TASK TO COMPLETE =
Write the data below out exactly as it stands. Do not include the pictures.

DATASET CONTENT =
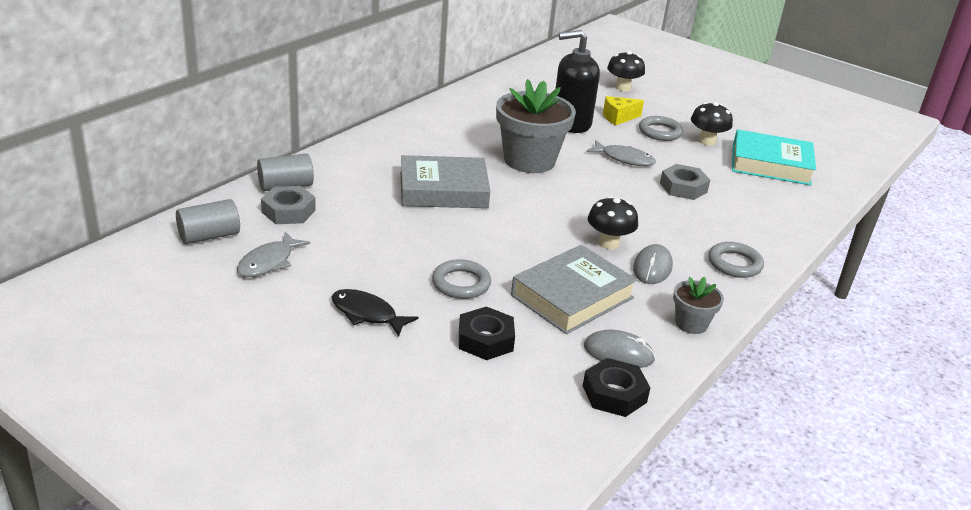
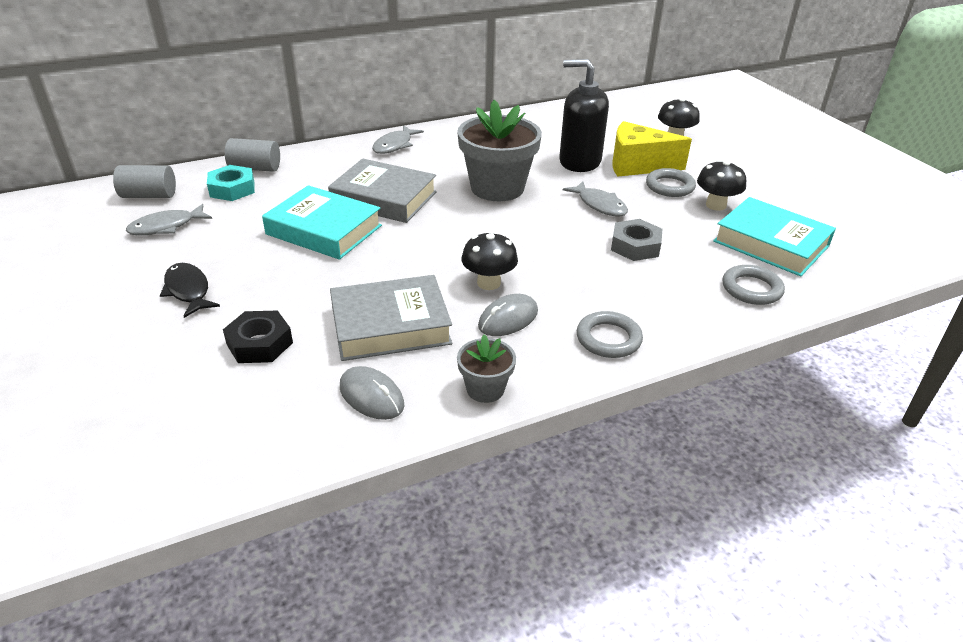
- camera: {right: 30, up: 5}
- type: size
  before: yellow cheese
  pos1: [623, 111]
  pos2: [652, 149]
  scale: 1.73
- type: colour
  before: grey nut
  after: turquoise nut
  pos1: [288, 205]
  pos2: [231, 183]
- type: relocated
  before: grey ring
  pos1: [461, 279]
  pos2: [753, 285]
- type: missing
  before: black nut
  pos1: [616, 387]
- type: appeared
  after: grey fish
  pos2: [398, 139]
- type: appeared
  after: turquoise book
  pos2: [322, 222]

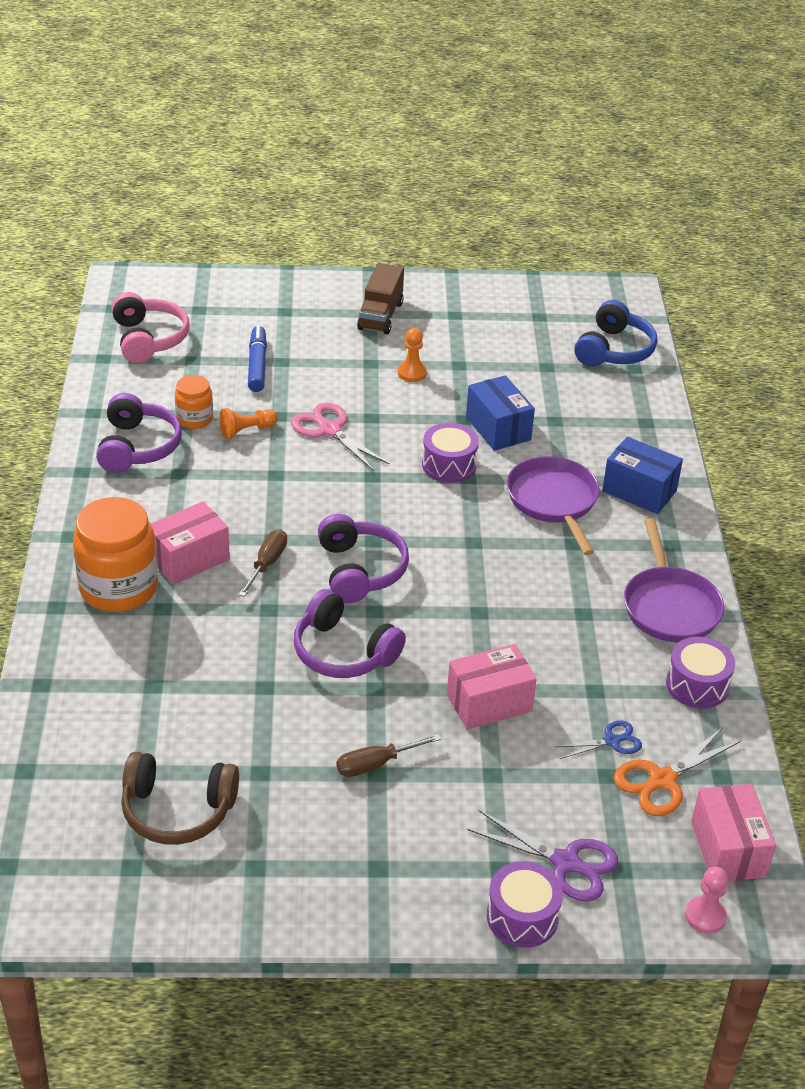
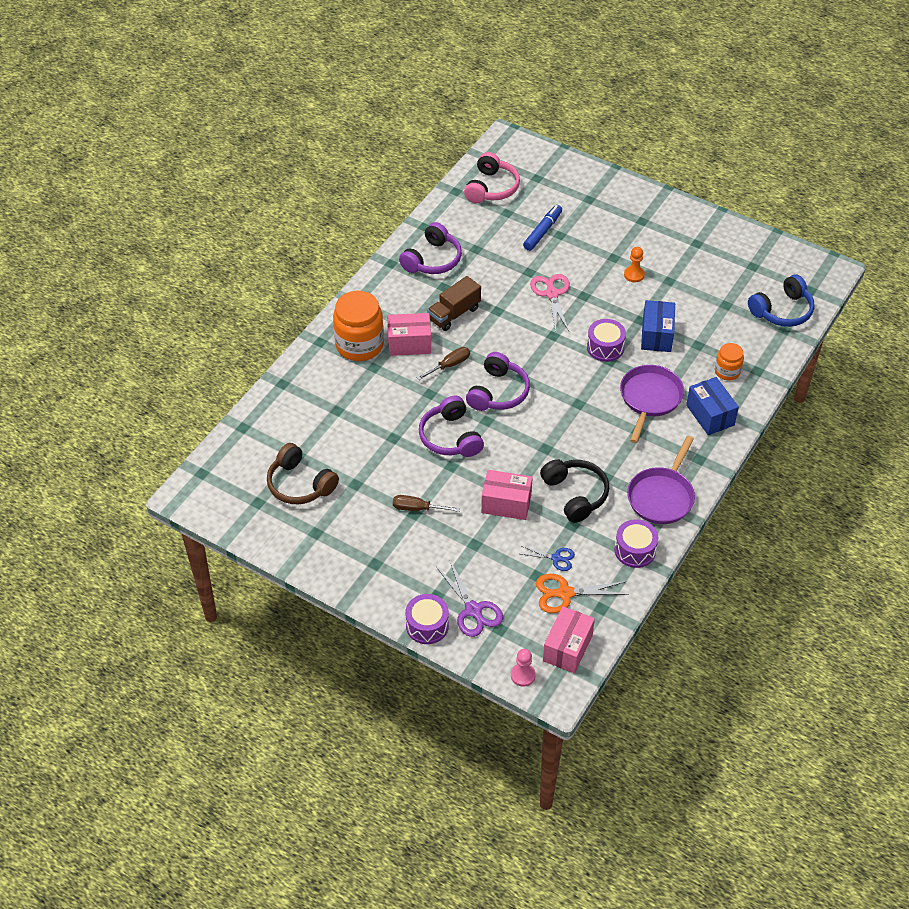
- camera: {right: 35, up: 10}
- type: relocated
  before: brown truck
  pos1: [380, 298]
  pos2: [454, 303]
- type: relocated
  before: orange jar
  pos1: [194, 402]
  pos2: [729, 361]
- type: missing
  before: orange pawn
  pos1: [248, 423]
- type: appeared
  after: black headphones
  pos2: [574, 491]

ANSWER BOX =
- camera: {right: 30, up: 5}
- type: size
  before: yellow cheese
  pos1: [623, 111]
  pos2: [652, 149]
  scale: 1.73
- type: colour
  before: grey nut
  after: turquoise nut
  pos1: [288, 205]
  pos2: [231, 183]
- type: relocated
  before: grey ring
  pos1: [461, 279]
  pos2: [753, 285]
- type: missing
  before: black nut
  pos1: [616, 387]
- type: appeared
  after: grey fish
  pos2: [398, 139]
- type: appeared
  after: turquoise book
  pos2: [322, 222]

- camera: {right: 35, up: 10}
- type: relocated
  before: brown truck
  pos1: [380, 298]
  pos2: [454, 303]
- type: relocated
  before: orange jar
  pos1: [194, 402]
  pos2: [729, 361]
- type: missing
  before: orange pawn
  pos1: [248, 423]
- type: appeared
  after: black headphones
  pos2: [574, 491]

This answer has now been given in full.